Change "Return" to "Provide" throughout the data below and reproduce all of it with everything else unchanged. Leave the pictures out of your answer.

## Dataset excerpt:
%%

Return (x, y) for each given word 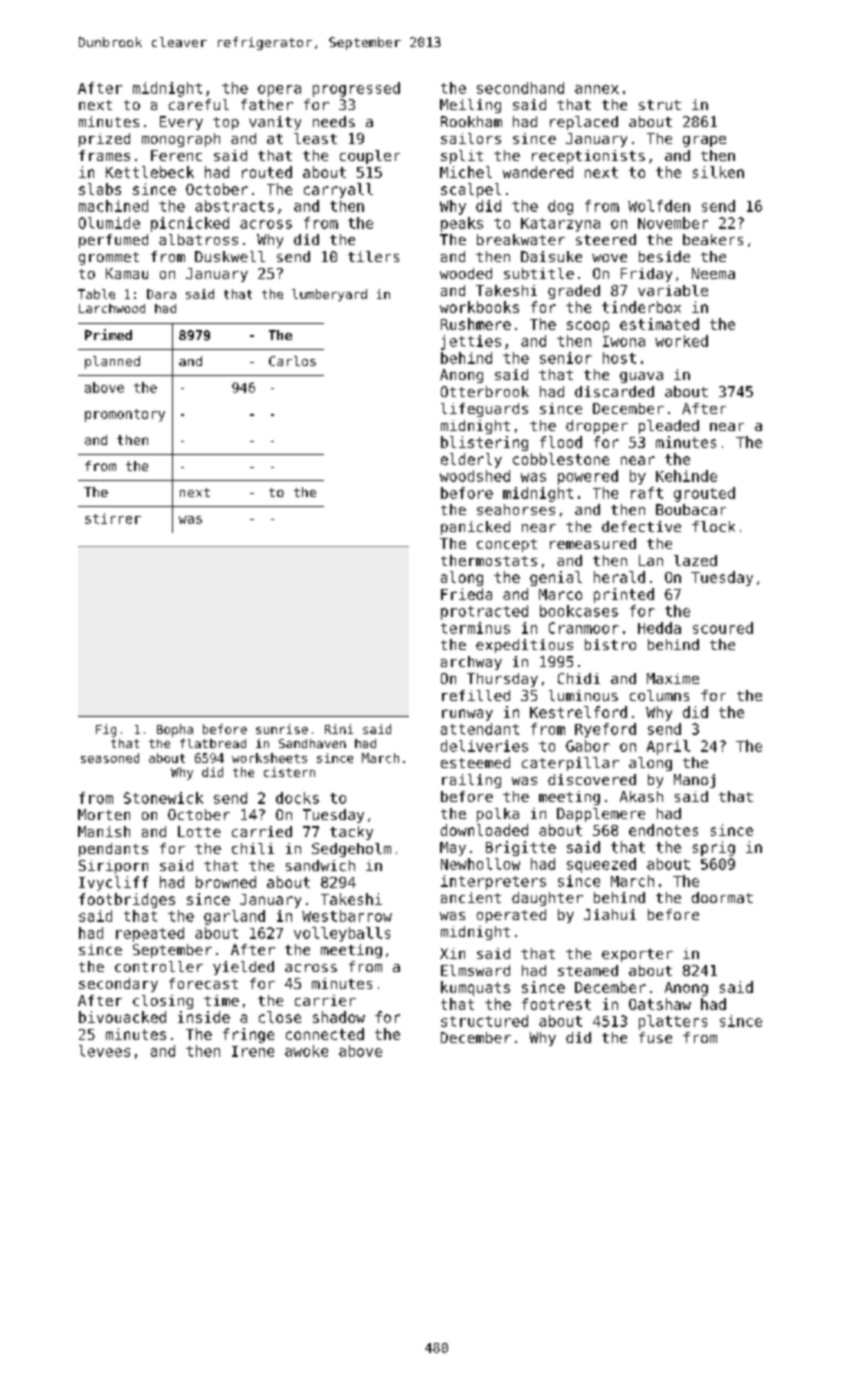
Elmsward (475, 970)
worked (681, 341)
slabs (100, 189)
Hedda (659, 628)
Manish (104, 831)
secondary (118, 985)
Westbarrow (347, 916)
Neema (713, 273)
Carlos (292, 361)
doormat (722, 897)
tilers (373, 256)
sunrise (282, 729)
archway (471, 663)
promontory (125, 415)
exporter (637, 955)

%%

## TASK RESPONSE:
Provide (x, y) for each given word 
Elmsward (475, 970)
worked (681, 341)
slabs (100, 189)
Hedda (659, 628)
Manish (104, 831)
secondary (118, 985)
Westbarrow (347, 916)
Neema (713, 273)
Carlos (292, 361)
doormat (722, 897)
tilers (373, 256)
sunrise (282, 729)
archway (471, 663)
promontory (125, 415)
exporter (637, 955)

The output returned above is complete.